TASK DESCRIPTION. Your task is to repeat the entries word for word while leaving out the pictures.

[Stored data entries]

——

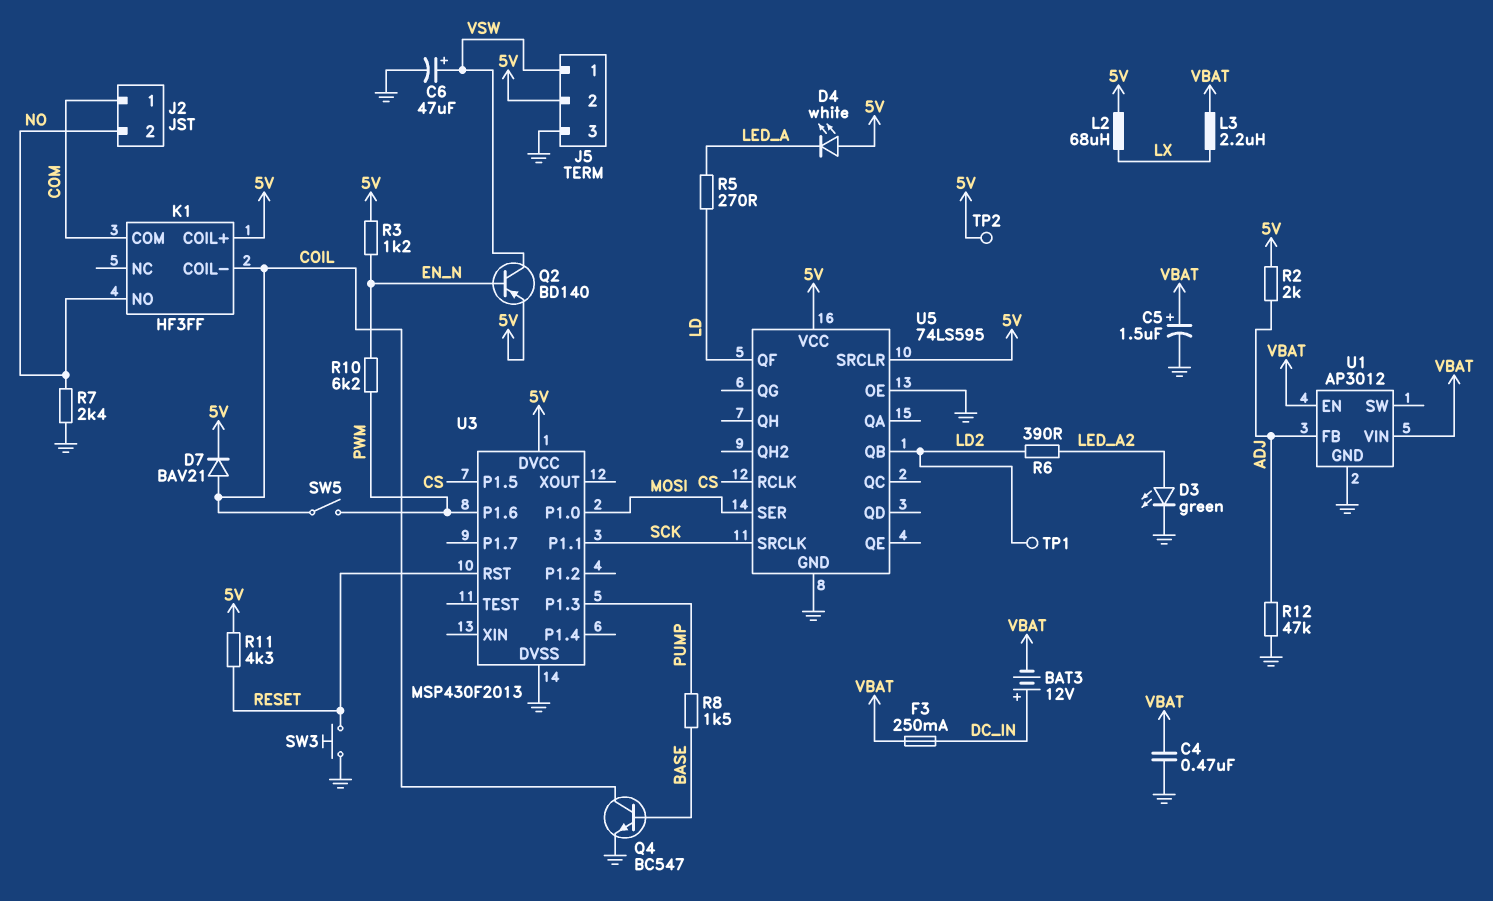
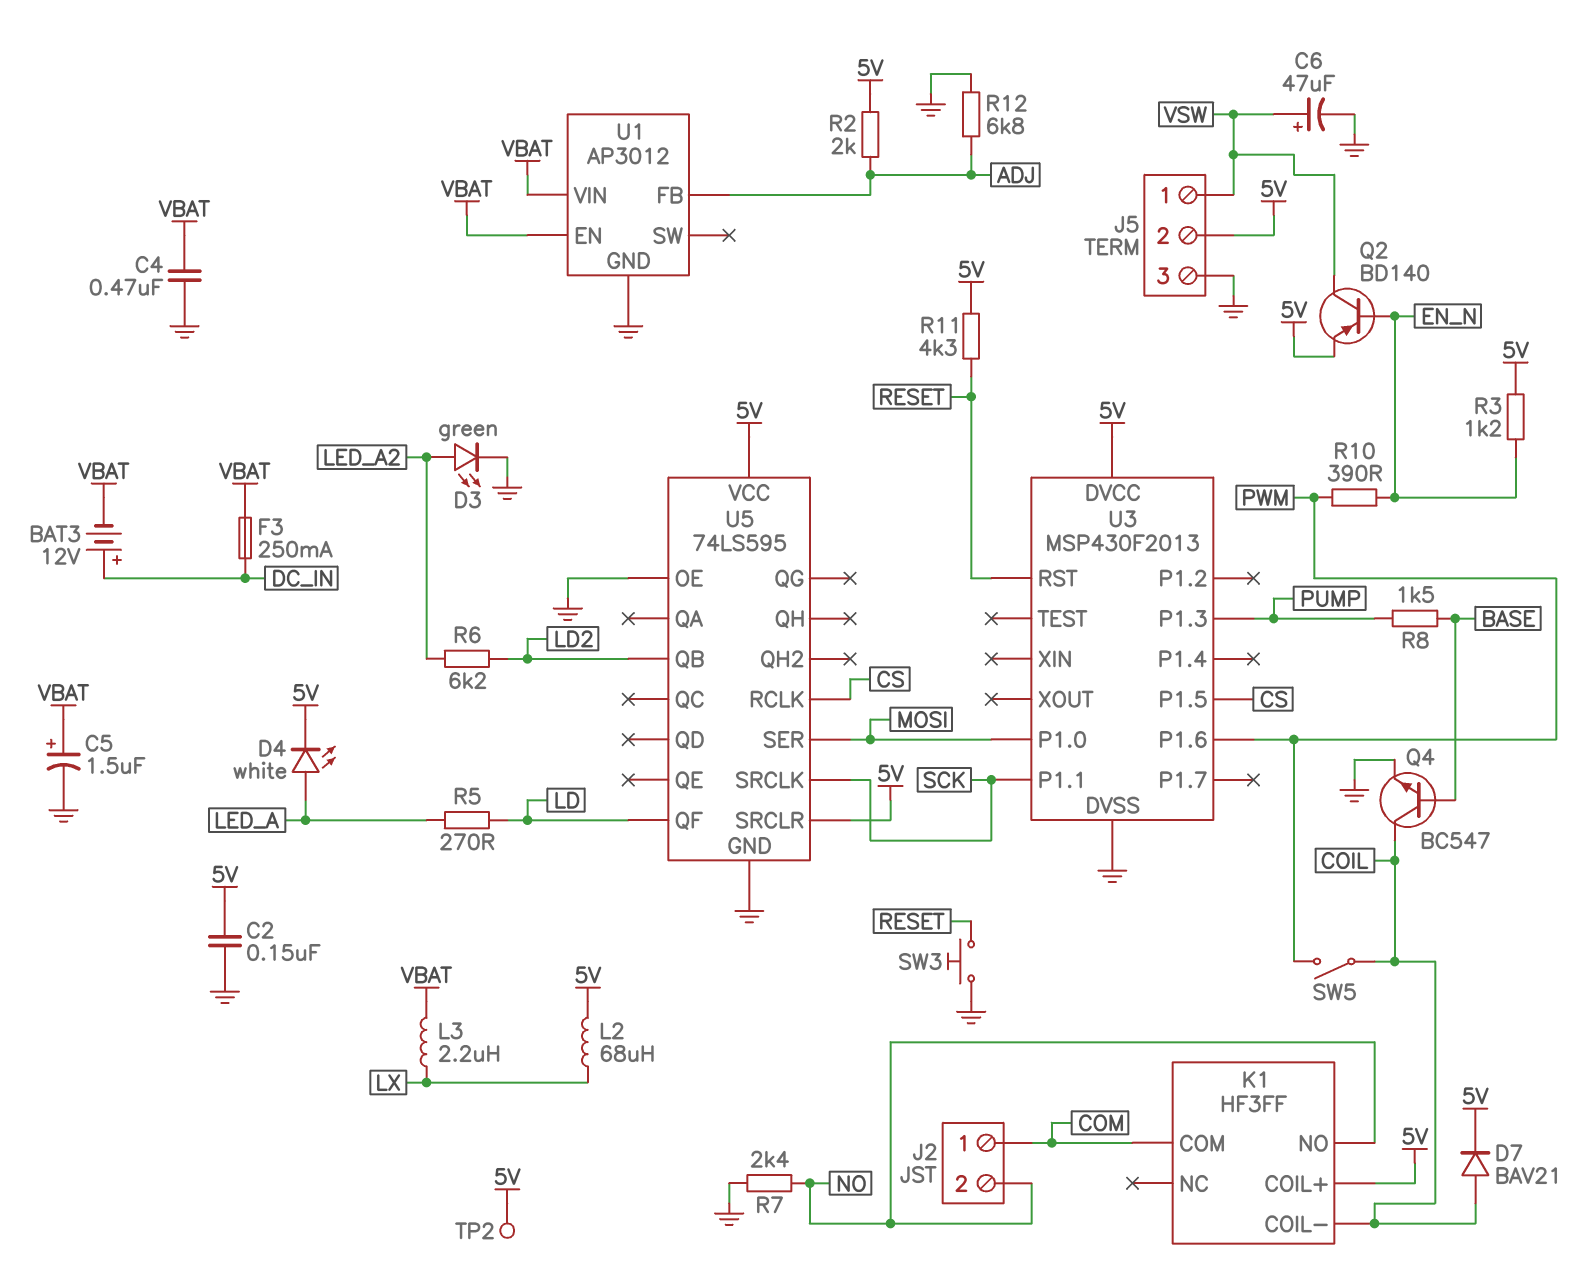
C2: none -> 150nF (5V, GND)
D4: LED white (A 5V, K LED_A) -> LED white (A LED_A, K 5V)
R6: 390 (LD2, LED_A2) -> 6.2k (LD2, LED_A2)
R10: 6.2k (EN_N, PWM) -> 390 (EN_N, PWM)
R12: 47k (ADJ, GND) -> 6.8k (ADJ, GND)
TP1: test point (LD2) -> none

——

THE COMPLETED TASK.
C2: none -> 150nF (5V, GND)
D4: LED white (A 5V, K LED_A) -> LED white (A LED_A, K 5V)
R6: 390 (LD2, LED_A2) -> 6.2k (LD2, LED_A2)
R10: 6.2k (EN_N, PWM) -> 390 (EN_N, PWM)
R12: 47k (ADJ, GND) -> 6.8k (ADJ, GND)
TP1: test point (LD2) -> none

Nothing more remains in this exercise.